■ ASSIGNMENT
Lines below that include "none" are the answer; copy each one.

■ SUPPLIED DATA
+ + + +
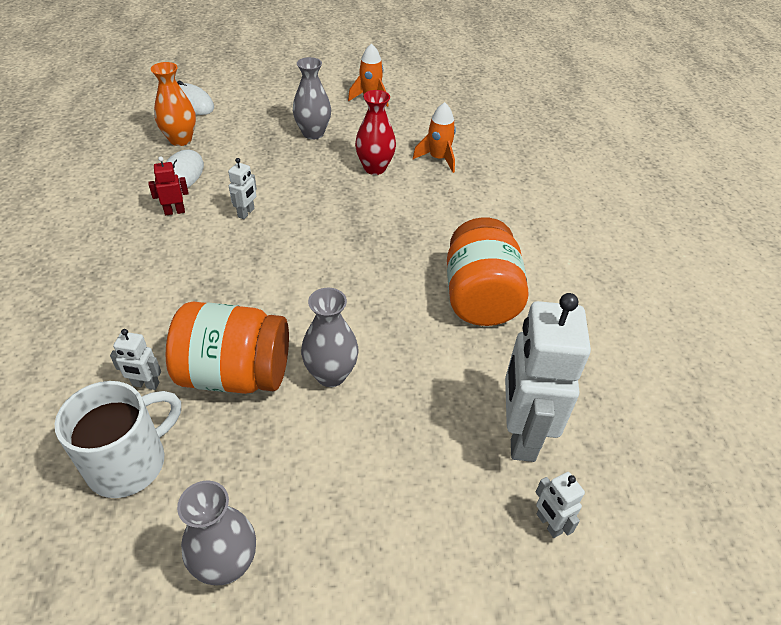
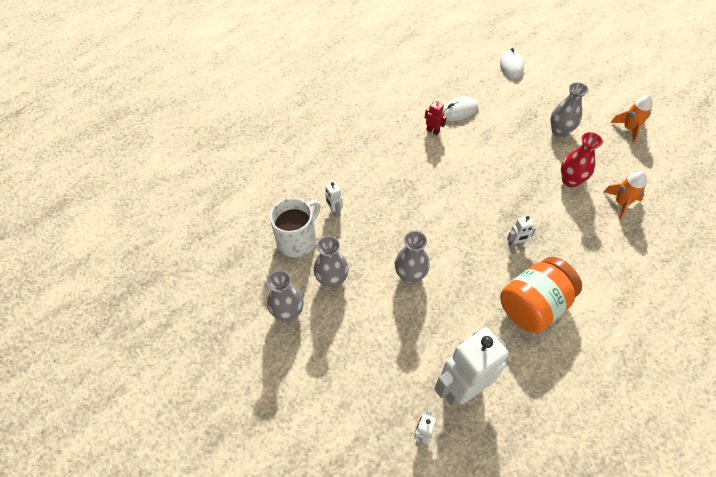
camera: 55 degrees right, 10 degrees up
(129, 462) = (298, 240): white mug -> white mug turned 60 degrees counterclockwise
(180, 140) = (480, 88): orange vase -> none
(235, 374) = (372, 238): orange jar -> none
(241, 466) = (332, 280): none -> grey vase
(246, 213) = (466, 157): white robot -> white robot (515, 244)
+ + + +
■ TASK ANSWER
(180, 140) = (480, 88): orange vase -> none
(235, 374) = (372, 238): orange jar -> none
(241, 466) = (332, 280): none -> grey vase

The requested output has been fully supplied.